Saved data entries
+-------+

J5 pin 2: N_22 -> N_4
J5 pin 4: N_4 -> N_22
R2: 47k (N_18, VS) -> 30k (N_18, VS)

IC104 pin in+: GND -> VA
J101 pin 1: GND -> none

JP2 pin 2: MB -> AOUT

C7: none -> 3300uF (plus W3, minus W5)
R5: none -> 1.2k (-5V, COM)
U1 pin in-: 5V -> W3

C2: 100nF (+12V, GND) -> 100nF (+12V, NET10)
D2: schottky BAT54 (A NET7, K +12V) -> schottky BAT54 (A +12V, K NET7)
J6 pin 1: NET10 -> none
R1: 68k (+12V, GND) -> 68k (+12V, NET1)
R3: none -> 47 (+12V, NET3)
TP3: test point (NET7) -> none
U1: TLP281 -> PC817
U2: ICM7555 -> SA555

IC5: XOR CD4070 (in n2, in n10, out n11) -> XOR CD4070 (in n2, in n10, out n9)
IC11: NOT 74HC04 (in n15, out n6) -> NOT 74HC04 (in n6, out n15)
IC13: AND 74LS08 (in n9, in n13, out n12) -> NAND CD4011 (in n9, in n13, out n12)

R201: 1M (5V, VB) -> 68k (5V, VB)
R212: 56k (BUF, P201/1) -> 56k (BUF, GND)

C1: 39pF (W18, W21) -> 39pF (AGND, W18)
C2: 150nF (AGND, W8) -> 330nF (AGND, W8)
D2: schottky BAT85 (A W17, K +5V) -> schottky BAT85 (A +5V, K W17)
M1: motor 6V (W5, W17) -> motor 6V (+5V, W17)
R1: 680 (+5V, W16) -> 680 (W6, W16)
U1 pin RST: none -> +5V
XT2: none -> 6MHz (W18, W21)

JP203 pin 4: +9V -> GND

+-------+

### WHAT TO DO
All that is wanted is a faithful reproduction of the line above with "TP3: test point (NET7) -> none", the line with "IC11: NOT 74HC04", and every line in between.

### RESPONSE TO THIS EXERCISE
TP3: test point (NET7) -> none
U1: TLP281 -> PC817
U2: ICM7555 -> SA555

IC5: XOR CD4070 (in n2, in n10, out n11) -> XOR CD4070 (in n2, in n10, out n9)
IC11: NOT 74HC04 (in n15, out n6) -> NOT 74HC04 (in n6, out n15)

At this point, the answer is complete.